**Exercise description:** The pictures stay out; everything else in the entries below must be returned exactly.

******

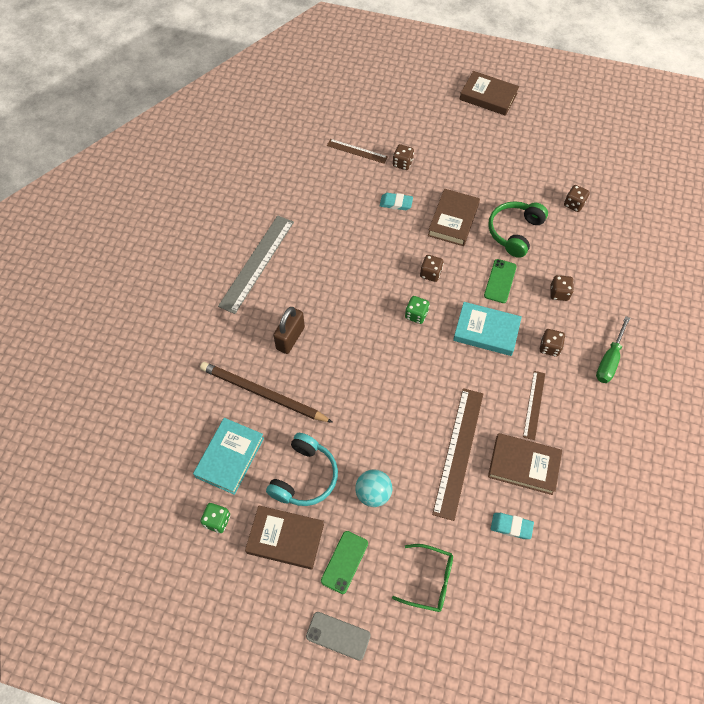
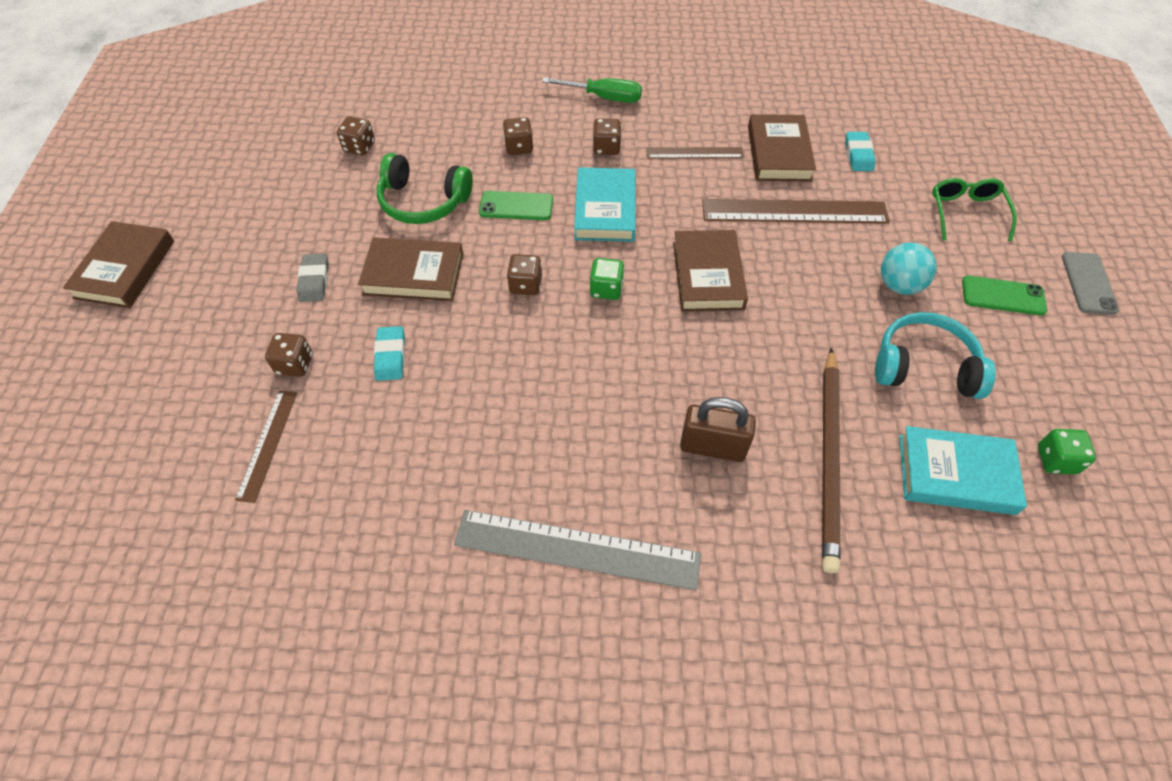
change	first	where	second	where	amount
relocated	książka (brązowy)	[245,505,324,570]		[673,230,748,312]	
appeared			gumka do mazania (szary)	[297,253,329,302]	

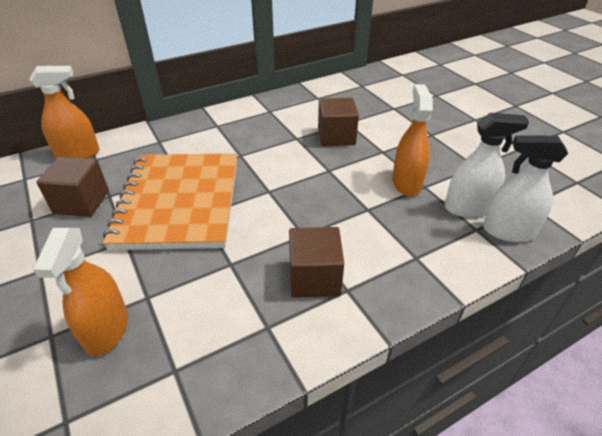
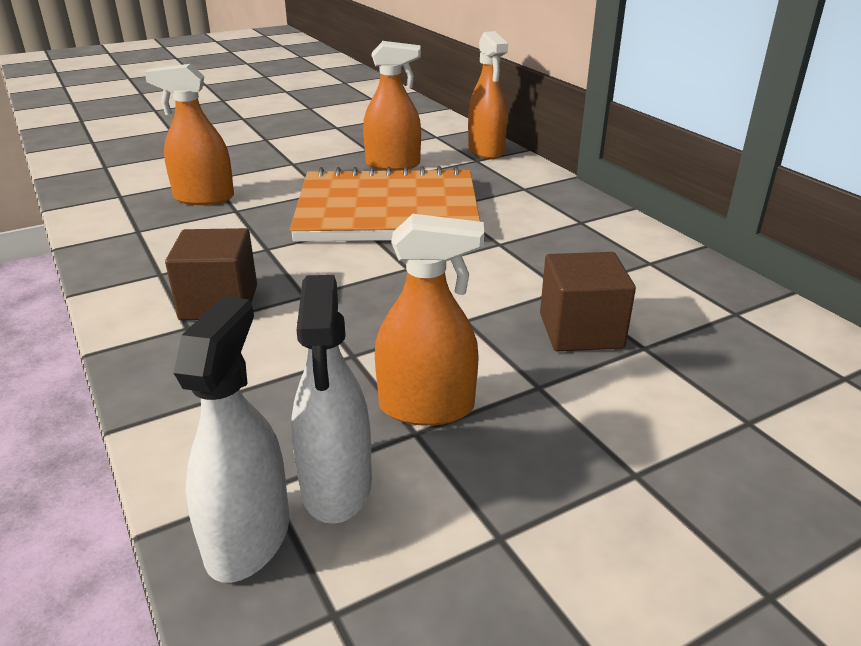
change	first	where	second	where	amount
exchanged	sześcian (brązowy)	[37,157,109,217]	spryskiwacz (pomarańczowy)	[363,41,421,171]	

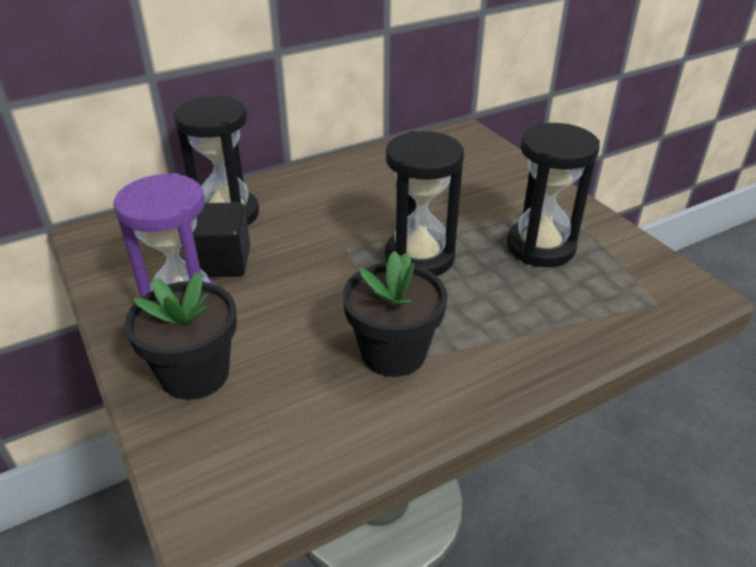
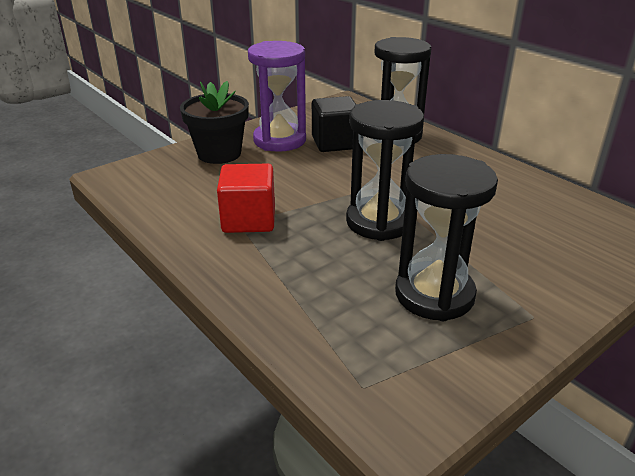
change	first	where	second	where	amount
exchanged	doniczka (czarny)	[343,251,447,377]	sześcian (czerwony)	[217,164,275,233]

******

**Your response:**
change	first	where	second	where	amount
relocated	książka (brązowy)	[245,505,324,570]		[673,230,748,312]	
appeared			gumka do mazania (szary)	[297,253,329,302]	

change	first	where	second	where	amount
exchanged	sześcian (brązowy)	[37,157,109,217]	spryskiwacz (pomarańczowy)	[363,41,421,171]	

change	first	where	second	where	amount
exchanged	doniczka (czarny)	[343,251,447,377]	sześcian (czerwony)	[217,164,275,233]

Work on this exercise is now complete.